Taking only the lines of the data below from the line with "blue goblet: 3 -> 4" to the line with "red button: 1 -> 0", ends included, write them out exactly and without pictures.

◆ Supplied material ◆
====================
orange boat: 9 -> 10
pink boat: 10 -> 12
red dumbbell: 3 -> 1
====================
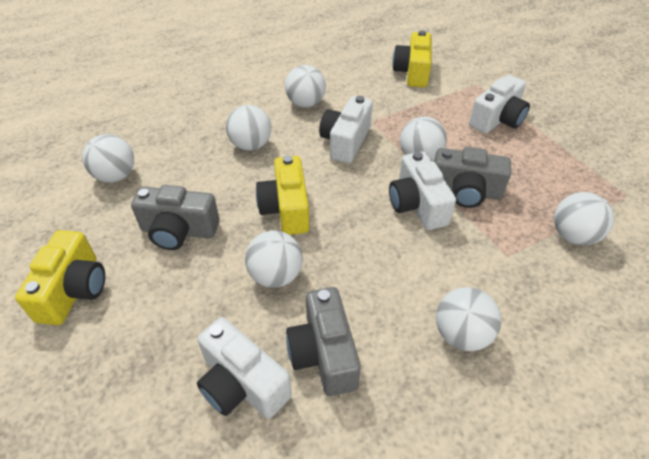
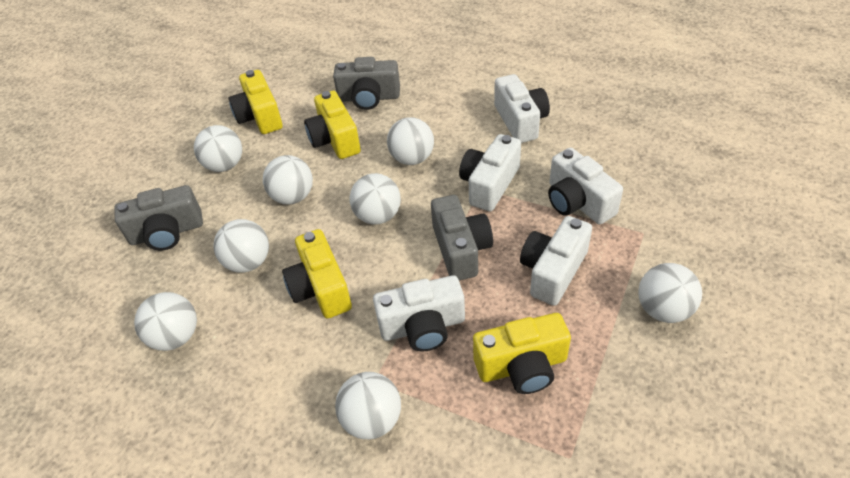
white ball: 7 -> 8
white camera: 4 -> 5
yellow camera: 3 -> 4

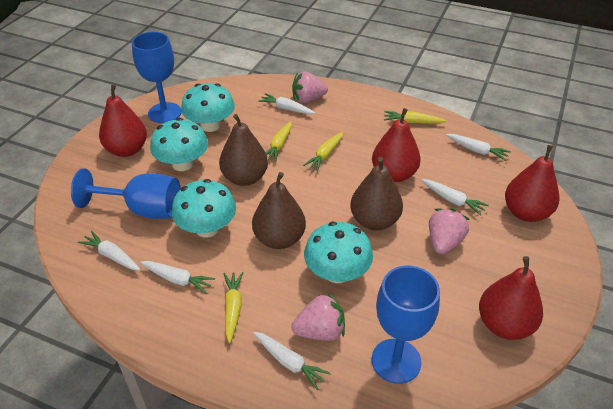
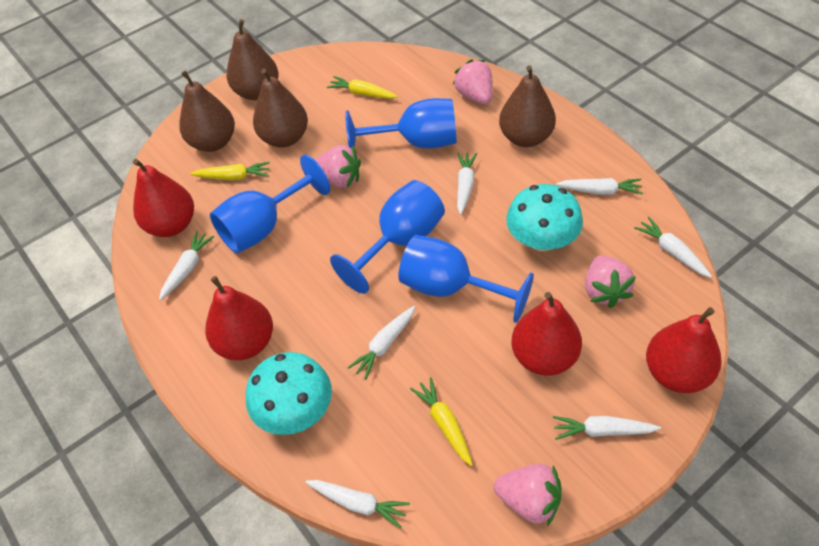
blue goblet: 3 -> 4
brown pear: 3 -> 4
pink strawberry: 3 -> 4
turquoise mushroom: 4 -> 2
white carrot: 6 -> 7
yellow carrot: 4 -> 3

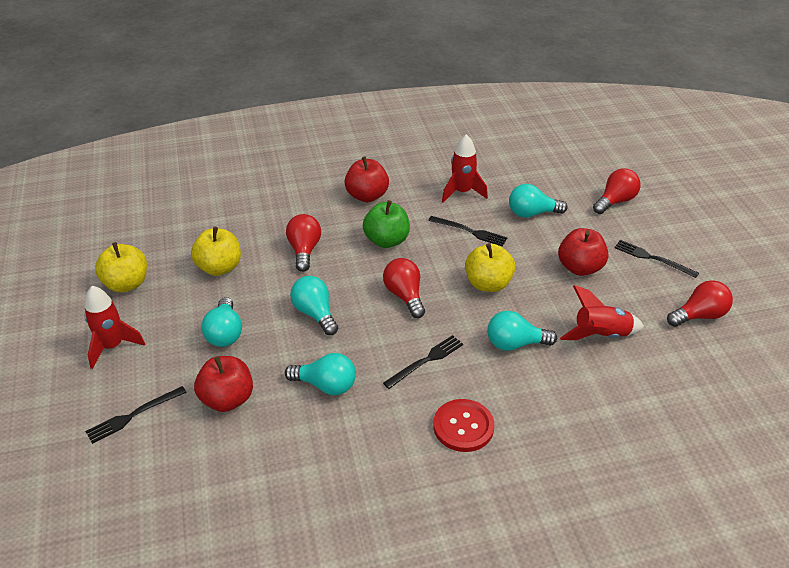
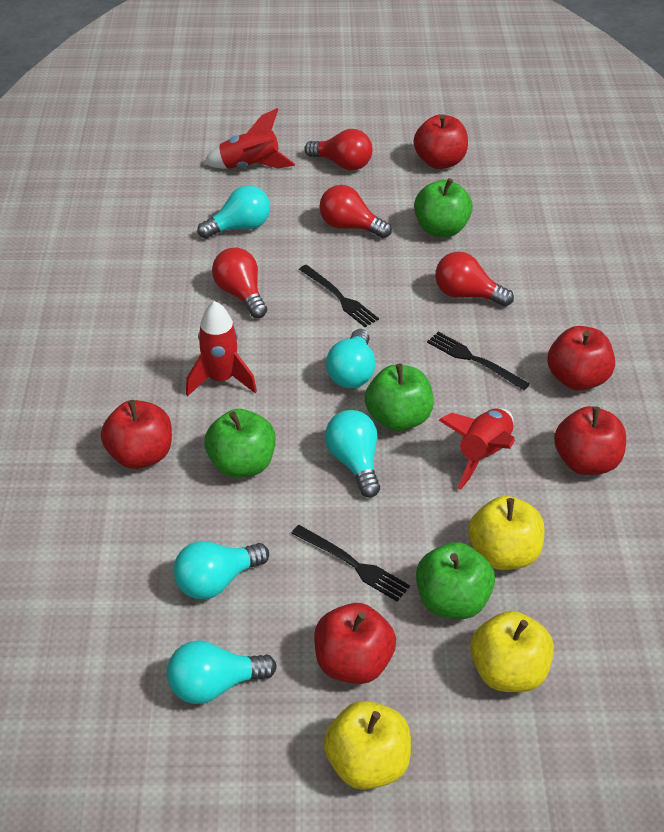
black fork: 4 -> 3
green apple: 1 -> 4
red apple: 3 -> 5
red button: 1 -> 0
====================
◆ Solution below ◆
blue goblet: 3 -> 4
brown pear: 3 -> 4
pink strawberry: 3 -> 4
turquoise mushroom: 4 -> 2
white carrot: 6 -> 7
yellow carrot: 4 -> 3

black fork: 4 -> 3
green apple: 1 -> 4
red apple: 3 -> 5
red button: 1 -> 0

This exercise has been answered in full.